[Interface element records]

☆ ☆ ☆ ☆ ☆ ☆ ☆

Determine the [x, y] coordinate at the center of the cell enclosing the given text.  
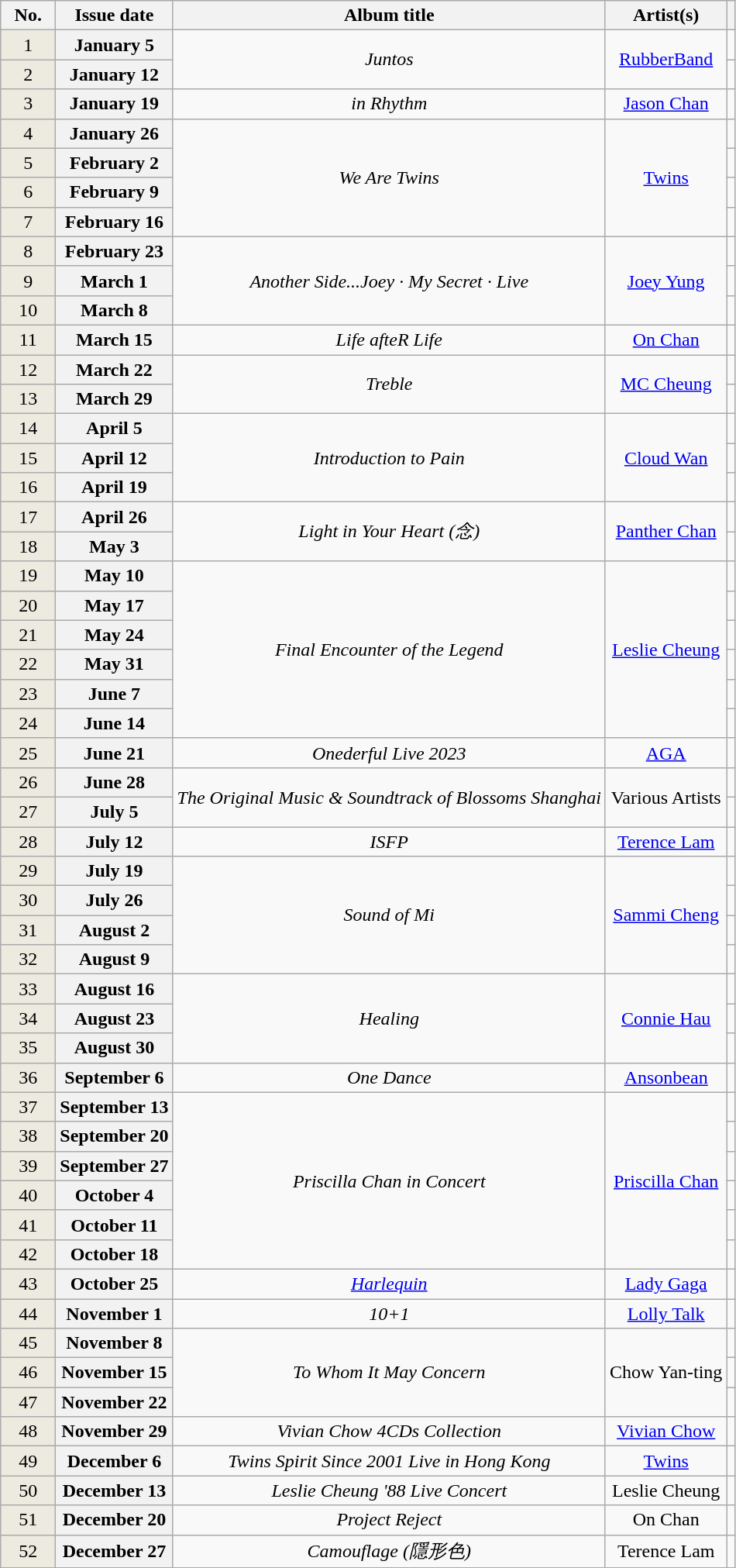
Treble [389, 384]
No. [28, 15]
35 [28, 1047]
45 [28, 1343]
August 30 [115, 1047]
50 [28, 1490]
March 1 [115, 280]
in Rhythm [389, 104]
May 10 [115, 576]
37 [28, 1106]
Another Side...Joey · My Secret · Live [389, 280]
Harlequin [389, 1283]
June 14 [115, 723]
June 28 [115, 782]
48 [28, 1431]
RubberBand [665, 60]
May 24 [115, 635]
May 17 [115, 605]
September 6 [115, 1077]
44 [28, 1313]
December 13 [115, 1490]
16 [28, 487]
Artist(s) [665, 15]
January 5 [115, 45]
34 [28, 1018]
40 [28, 1195]
25 [28, 752]
38 [28, 1136]
November 8 [115, 1343]
12 [28, 370]
46 [28, 1372]
November 1 [115, 1313]
9 [28, 280]
April 5 [115, 428]
23 [28, 693]
July 26 [115, 900]
MC Cheung [665, 384]
22 [28, 664]
March 15 [115, 339]
April 19 [115, 487]
11 [28, 339]
June 7 [115, 693]
7 [28, 222]
February 16 [115, 222]
Sammi Cheng [665, 915]
February 23 [115, 251]
January 12 [115, 74]
4 [28, 133]
January 19 [115, 104]
The Original Music & Soundtrack of Blossoms Shanghai [389, 796]
September 20 [115, 1136]
March 8 [115, 310]
One Dance [389, 1077]
December 6 [115, 1460]
November 22 [115, 1401]
2 [28, 74]
Priscilla Chan [665, 1180]
1 [28, 45]
19 [28, 576]
August 23 [115, 1018]
14 [28, 428]
August 16 [115, 989]
December 27 [115, 1551]
November 15 [115, 1372]
Joey Yung [665, 280]
52 [28, 1551]
May 31 [115, 664]
24 [28, 723]
10 [28, 310]
33 [28, 989]
April 26 [115, 517]
Vivian Chow [665, 1431]
Leslie Cheung '88 Live Concert [389, 1490]
Various Artists [665, 796]
January 26 [115, 133]
October 4 [115, 1195]
Album title [389, 15]
October 25 [115, 1283]
15 [28, 458]
February 9 [115, 192]
41 [28, 1224]
26 [28, 782]
Camouflage (隱形色) [389, 1551]
March 22 [115, 370]
47 [28, 1401]
December 20 [115, 1519]
Cloud Wan [665, 458]
28 [28, 841]
September 13 [115, 1106]
Introduction to Pain [389, 458]
June 21 [115, 752]
March 29 [115, 399]
31 [28, 930]
Issue date [115, 15]
10+1 [389, 1313]
August 2 [115, 930]
Onederful Live 2023 [389, 752]
Project Reject [389, 1519]
Twins Spirit Since 2001 Live in Hong Kong [389, 1460]
August 9 [115, 959]
36 [28, 1077]
39 [28, 1165]
27 [28, 811]
21 [28, 635]
July 19 [115, 871]
We Are Twins [389, 177]
April 12 [115, 458]
Final Encounter of the Legend [389, 649]
May 3 [115, 546]
Vivian Chow 4CDs Collection [389, 1431]
29 [28, 871]
October 11 [115, 1224]
3 [28, 104]
49 [28, 1460]
Healing [389, 1018]
To Whom It May Concern [389, 1372]
Light in Your Heart (念) [389, 531]
51 [28, 1519]
Jason Chan [665, 104]
November 29 [115, 1431]
Juntos [389, 60]
July 5 [115, 811]
43 [28, 1283]
Priscilla Chan in Concert [389, 1180]
October 18 [115, 1254]
17 [28, 517]
Chow Yan-ting [665, 1372]
ISFP [389, 841]
30 [28, 900]
32 [28, 959]
13 [28, 399]
18 [28, 546]
Connie Hau [665, 1018]
AGA [665, 752]
Sound of Mi [389, 915]
Life afteR Life [389, 339]
July 12 [115, 841]
February 2 [115, 163]
Panther Chan [665, 531]
Ansonbean [665, 1077]
6 [28, 192]
8 [28, 251]
Lolly Talk [665, 1313]
Lady Gaga [665, 1283]
5 [28, 163]
20 [28, 605]
September 27 [115, 1165]
42 [28, 1254]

☆ ☆ ☆ ☆ ☆ ☆ ☆

[Written task]
Print all of the data above line by line without any change, and leave out the pictures.

[Written response]
Determine the [x, y] coordinate at the center of the cell enclosing the given text.  
Treble [389, 384]
No. [28, 15]
35 [28, 1047]
45 [28, 1343]
August 30 [115, 1047]
50 [28, 1490]
March 1 [115, 280]
in Rhythm [389, 104]
May 10 [115, 576]
37 [28, 1106]
Another Side...Joey · My Secret · Live [389, 280]
Harlequin [389, 1283]
June 14 [115, 723]
June 28 [115, 782]
48 [28, 1431]
RubberBand [665, 60]
May 24 [115, 635]
May 17 [115, 605]
September 6 [115, 1077]
44 [28, 1313]
December 13 [115, 1490]
16 [28, 487]
Artist(s) [665, 15]
January 5 [115, 45]
34 [28, 1018]
40 [28, 1195]
25 [28, 752]
38 [28, 1136]
November 8 [115, 1343]
12 [28, 370]
46 [28, 1372]
November 1 [115, 1313]
9 [28, 280]
April 5 [115, 428]
23 [28, 693]
July 26 [115, 900]
MC Cheung [665, 384]
22 [28, 664]
March 15 [115, 339]
April 19 [115, 487]
11 [28, 339]
June 7 [115, 693]
7 [28, 222]
February 16 [115, 222]
Sammi Cheng [665, 915]
February 23 [115, 251]
January 12 [115, 74]
4 [28, 133]
January 19 [115, 104]
The Original Music & Soundtrack of Blossoms Shanghai [389, 796]
September 20 [115, 1136]
March 8 [115, 310]
One Dance [389, 1077]
December 6 [115, 1460]
November 22 [115, 1401]
2 [28, 74]
Priscilla Chan [665, 1180]
1 [28, 45]
19 [28, 576]
August 23 [115, 1018]
14 [28, 428]
August 16 [115, 989]
December 27 [115, 1551]
November 15 [115, 1372]
Joey Yung [665, 280]
52 [28, 1551]
May 31 [115, 664]
24 [28, 723]
10 [28, 310]
33 [28, 989]
April 26 [115, 517]
Vivian Chow [665, 1431]
Leslie Cheung '88 Live Concert [389, 1490]
Various Artists [665, 796]
January 26 [115, 133]
October 4 [115, 1195]
Album title [389, 15]
October 25 [115, 1283]
15 [28, 458]
February 9 [115, 192]
41 [28, 1224]
26 [28, 782]
Camouflage (隱形色) [389, 1551]
March 22 [115, 370]
47 [28, 1401]
December 20 [115, 1519]
Cloud Wan [665, 458]
28 [28, 841]
September 13 [115, 1106]
Introduction to Pain [389, 458]
June 21 [115, 752]
March 29 [115, 399]
31 [28, 930]
Issue date [115, 15]
10+1 [389, 1313]
August 2 [115, 930]
Onederful Live 2023 [389, 752]
Project Reject [389, 1519]
Twins Spirit Since 2001 Live in Hong Kong [389, 1460]
August 9 [115, 959]
36 [28, 1077]
39 [28, 1165]
27 [28, 811]
21 [28, 635]
July 19 [115, 871]
We Are Twins [389, 177]
April 12 [115, 458]
Final Encounter of the Legend [389, 649]
May 3 [115, 546]
Vivian Chow 4CDs Collection [389, 1431]
29 [28, 871]
October 11 [115, 1224]
3 [28, 104]
49 [28, 1460]
Healing [389, 1018]
To Whom It May Concern [389, 1372]
Light in Your Heart (念) [389, 531]
51 [28, 1519]
Jason Chan [665, 104]
November 29 [115, 1431]
Juntos [389, 60]
July 5 [115, 811]
43 [28, 1283]
Priscilla Chan in Concert [389, 1180]
October 18 [115, 1254]
17 [28, 517]
Chow Yan-ting [665, 1372]
ISFP [389, 841]
30 [28, 900]
32 [28, 959]
13 [28, 399]
18 [28, 546]
Connie Hau [665, 1018]
AGA [665, 752]
Sound of Mi [389, 915]
Life afteR Life [389, 339]
July 12 [115, 841]
February 2 [115, 163]
Panther Chan [665, 531]
Ansonbean [665, 1077]
6 [28, 192]
8 [28, 251]
Lolly Talk [665, 1313]
Lady Gaga [665, 1283]
5 [28, 163]
20 [28, 605]
September 27 [115, 1165]
42 [28, 1254]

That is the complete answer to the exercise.